Task description:
Make an exact copy of all the data, pictures excluded.

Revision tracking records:
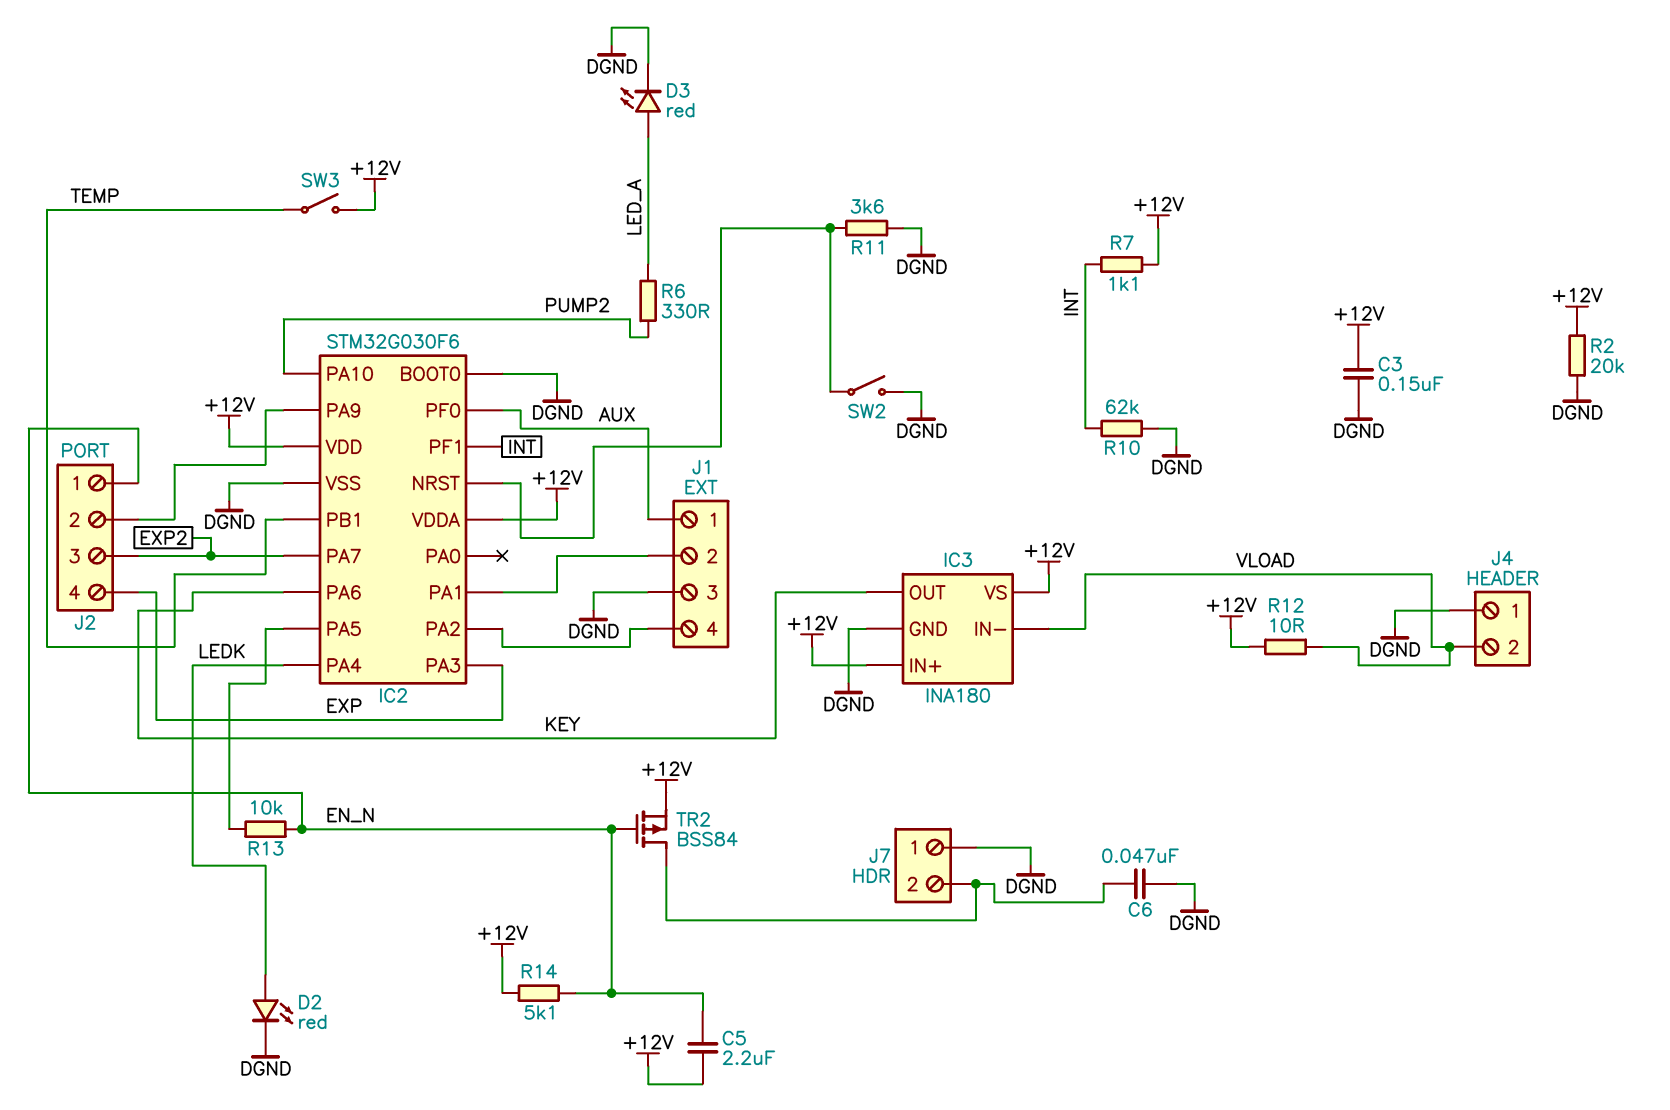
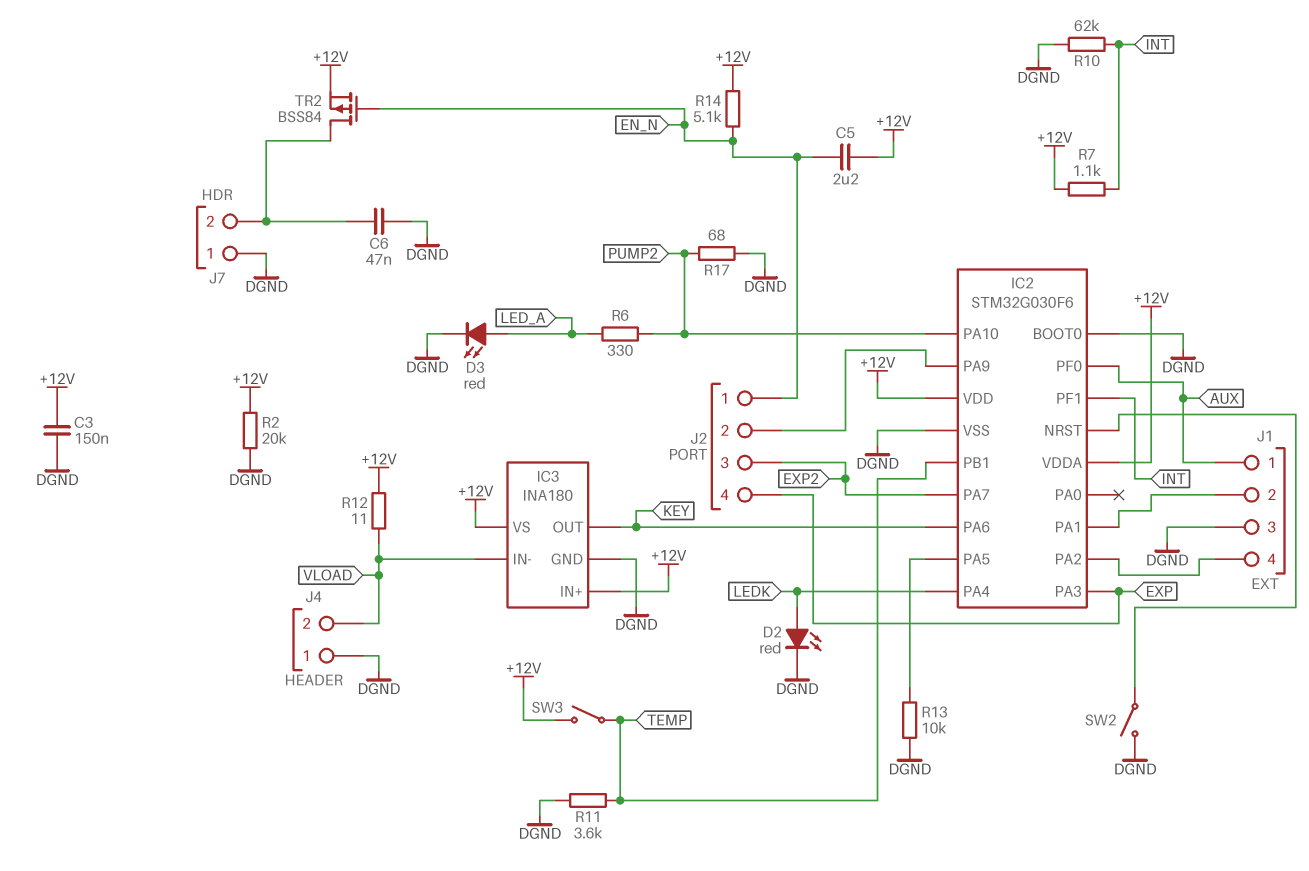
R11: 3.6k (DGND, IC2/NRST) -> 3.6k (DGND, TEMP)
R12: 10 (+12V, VLOAD) -> 11 (+12V, VLOAD)
R13: 10k (EN_N, IC2/PA5) -> 10k (DGND, IC2/PA5)
R17: none -> 68 (DGND, PUMP2)

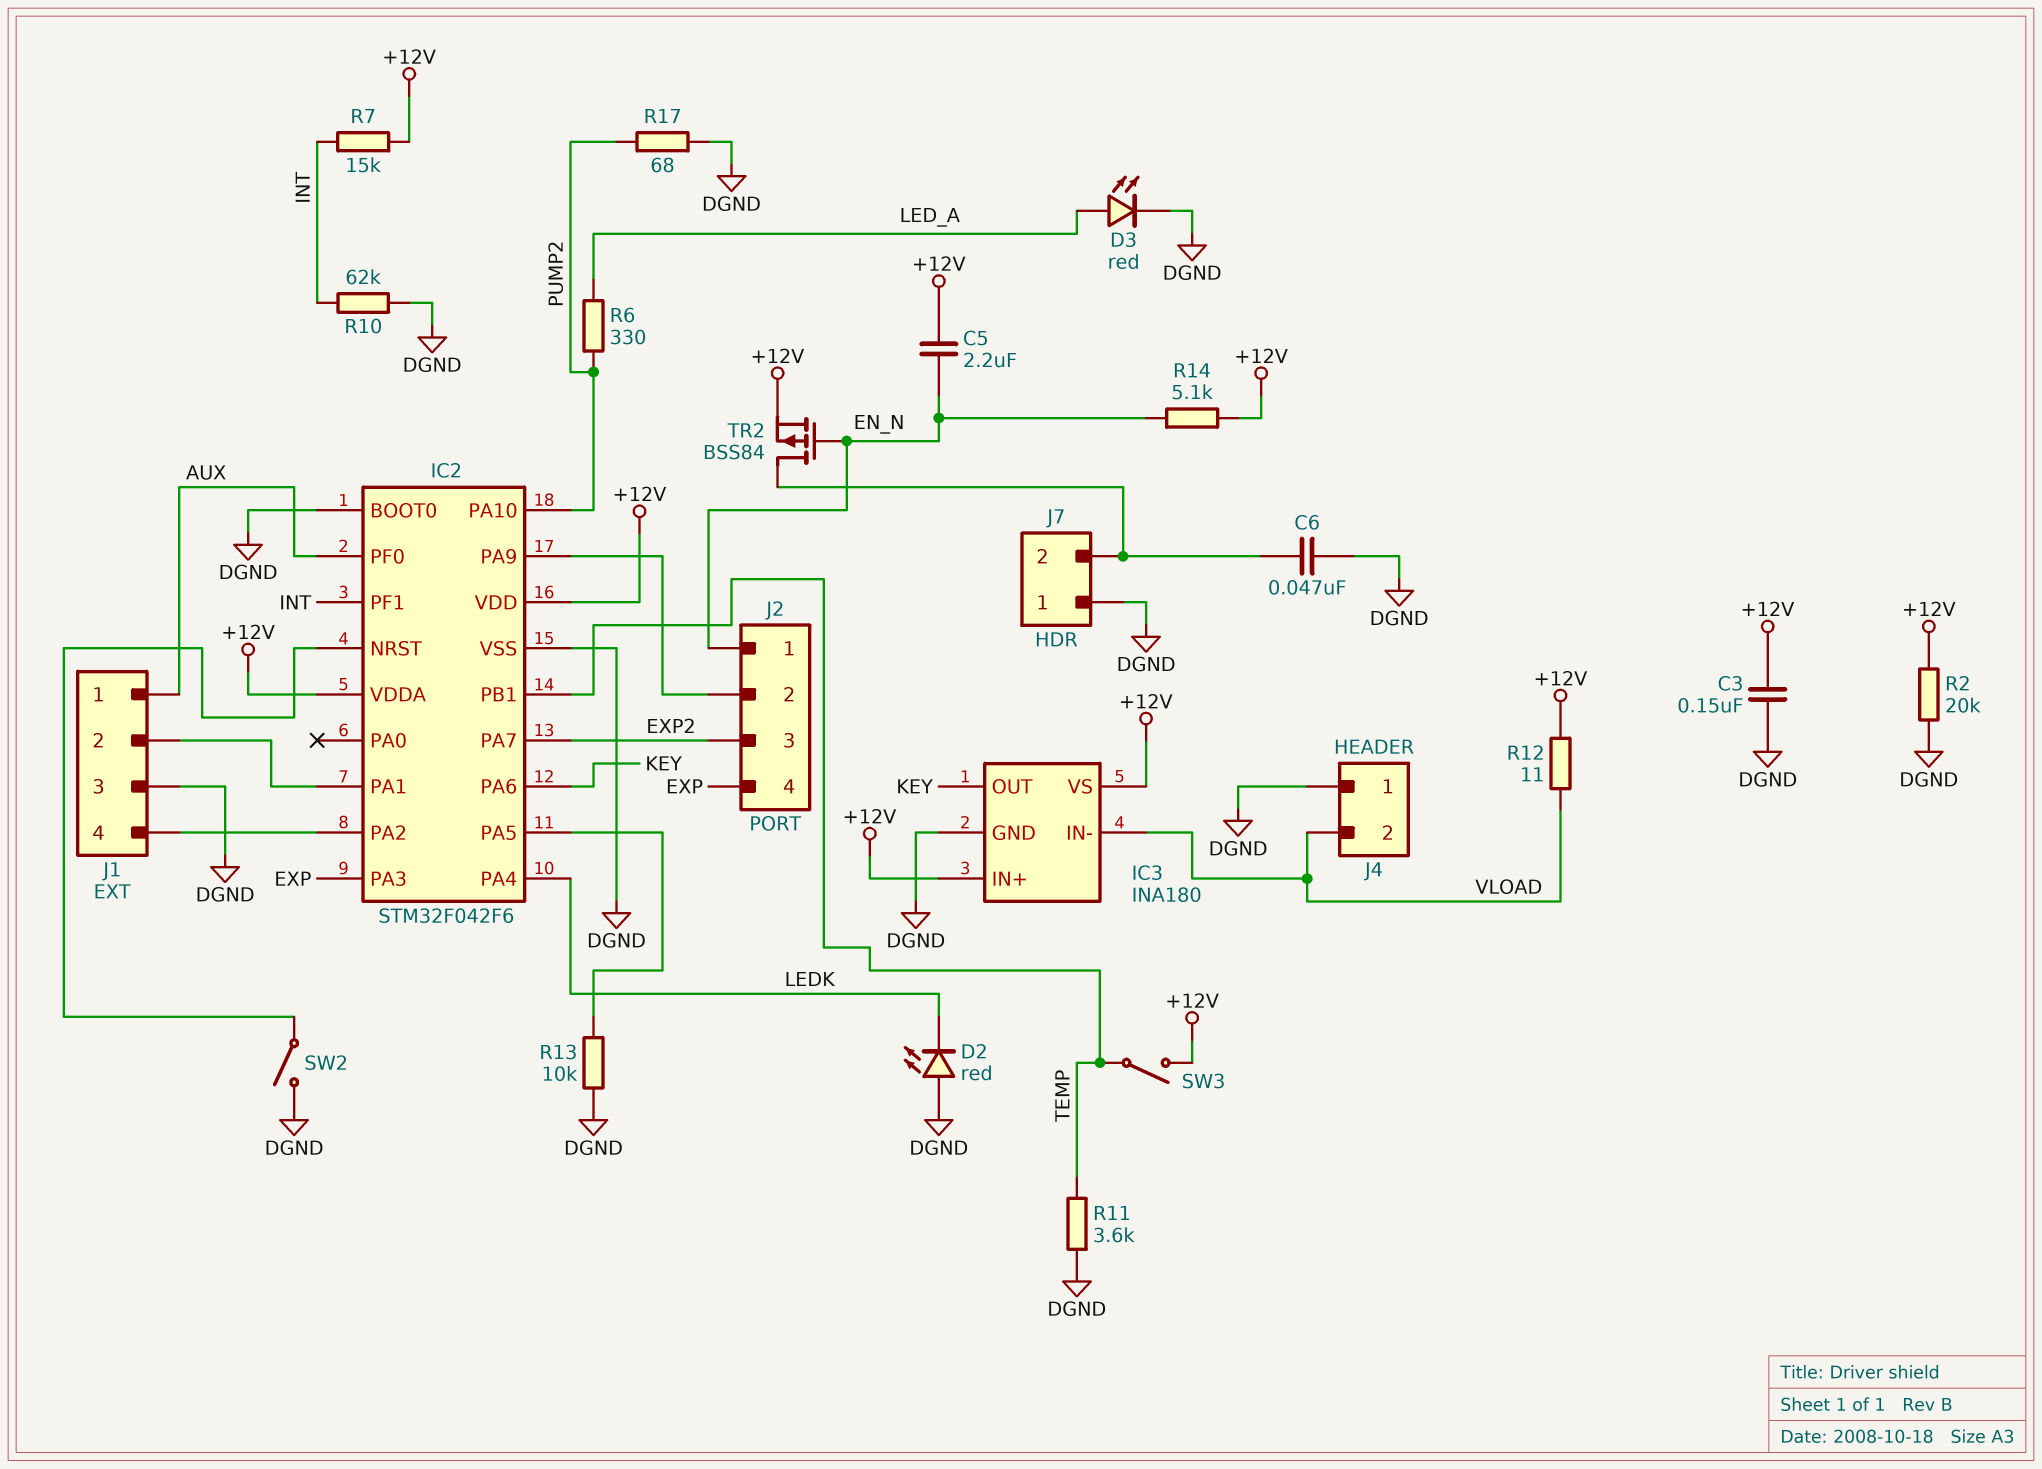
D2: LED red (A LEDK, K DGND) -> LED red (A DGND, K LEDK)
IC2: STM32G030F6 -> STM32F042F6
R7: 1.1k (+12V, INT) -> 15k (+12V, INT)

Solution for this problem:
R11: 3.6k (DGND, IC2/NRST) -> 3.6k (DGND, TEMP)
R12: 10 (+12V, VLOAD) -> 11 (+12V, VLOAD)
R13: 10k (EN_N, IC2/PA5) -> 10k (DGND, IC2/PA5)
R17: none -> 68 (DGND, PUMP2)

D2: LED red (A LEDK, K DGND) -> LED red (A DGND, K LEDK)
IC2: STM32G030F6 -> STM32F042F6
R7: 1.1k (+12V, INT) -> 15k (+12V, INT)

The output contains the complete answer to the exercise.